ASSIGNMENT - Produce a copy of every line in the records that holds the string "arrow".

SUPPLIED DATA -
+===+

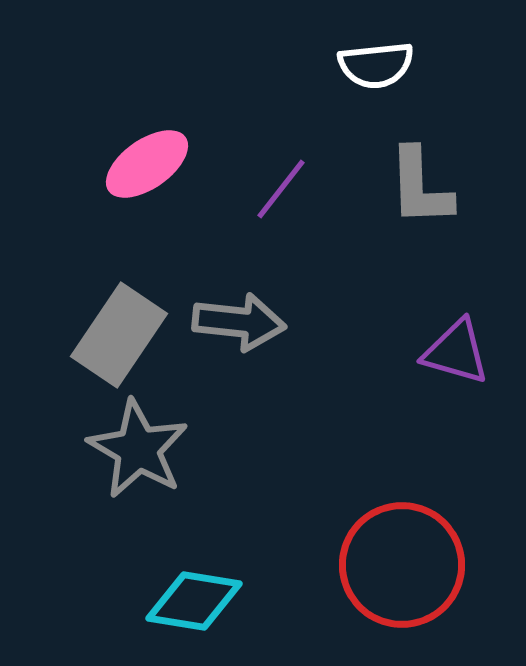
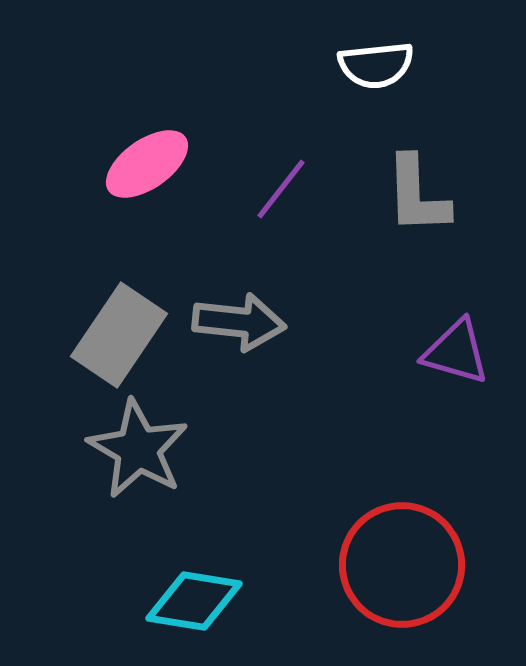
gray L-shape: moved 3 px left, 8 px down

+===+

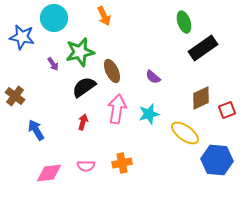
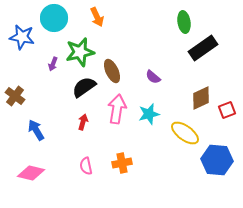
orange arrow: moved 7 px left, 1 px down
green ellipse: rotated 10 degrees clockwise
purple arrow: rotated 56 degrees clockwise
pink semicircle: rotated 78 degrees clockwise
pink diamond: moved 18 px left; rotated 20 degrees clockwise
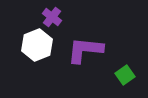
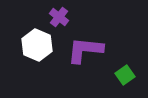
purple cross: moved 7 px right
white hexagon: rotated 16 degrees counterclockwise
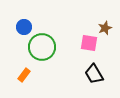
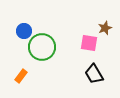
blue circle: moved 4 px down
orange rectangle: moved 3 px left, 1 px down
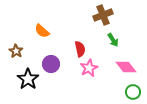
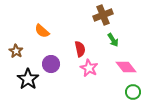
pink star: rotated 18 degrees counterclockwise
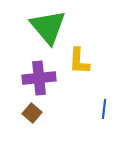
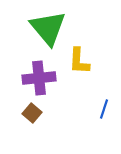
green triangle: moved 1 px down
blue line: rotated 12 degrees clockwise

+===+

RESPONSE AREA -
orange arrow: moved 7 px left, 1 px down
purple arrow: rotated 56 degrees clockwise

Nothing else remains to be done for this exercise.